** Aim of the exercise **
Copy each line in the data below that contains the word "turquoise".

** Data **
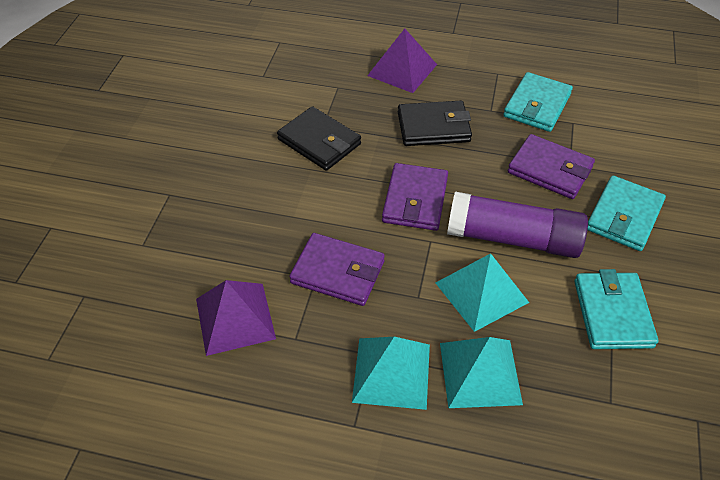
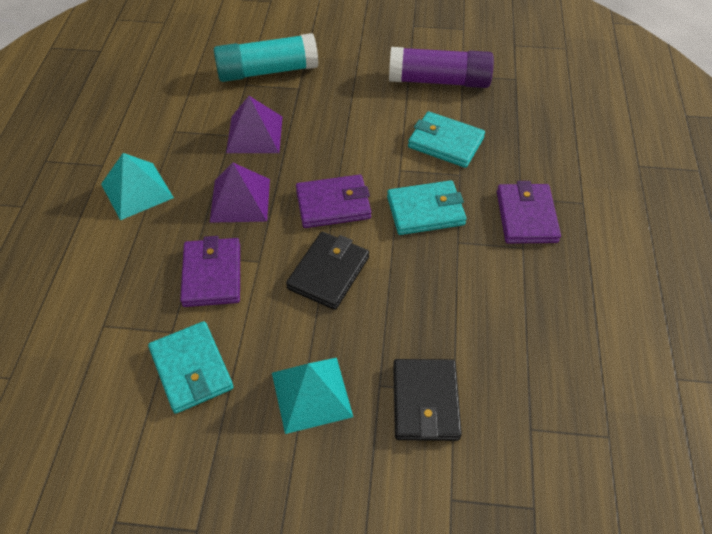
turquoise glue stick: 0 -> 1
turquoise pyramid: 3 -> 2

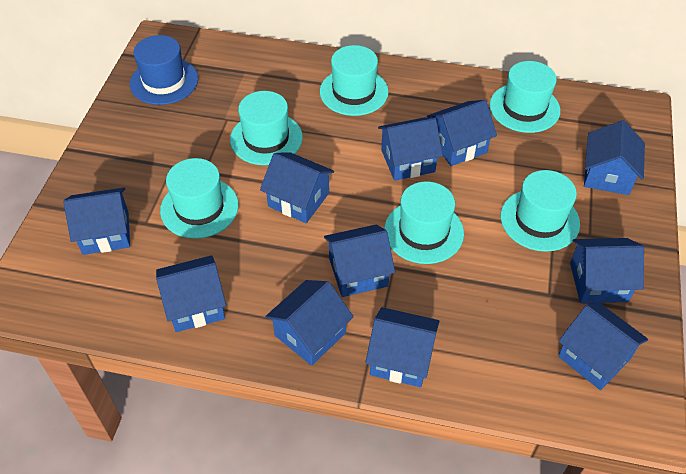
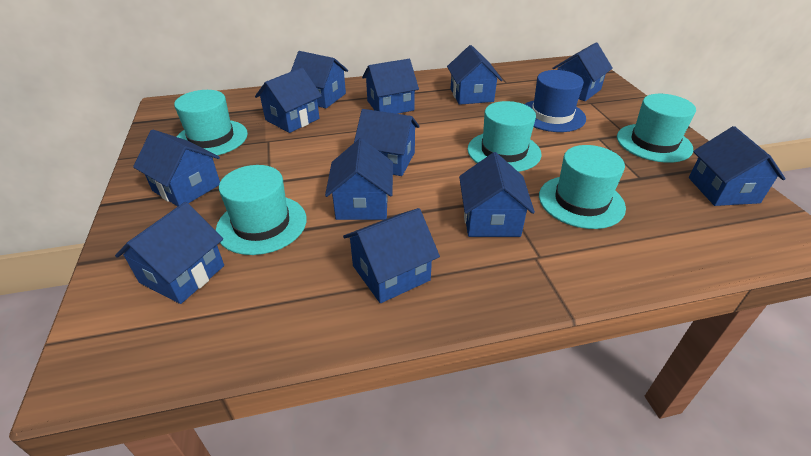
blue house: 11 -> 12
turquoise hat: 6 -> 5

** Written answer **
turquoise glue stick: 0 -> 1
turquoise pyramid: 3 -> 2
turquoise hat: 6 -> 5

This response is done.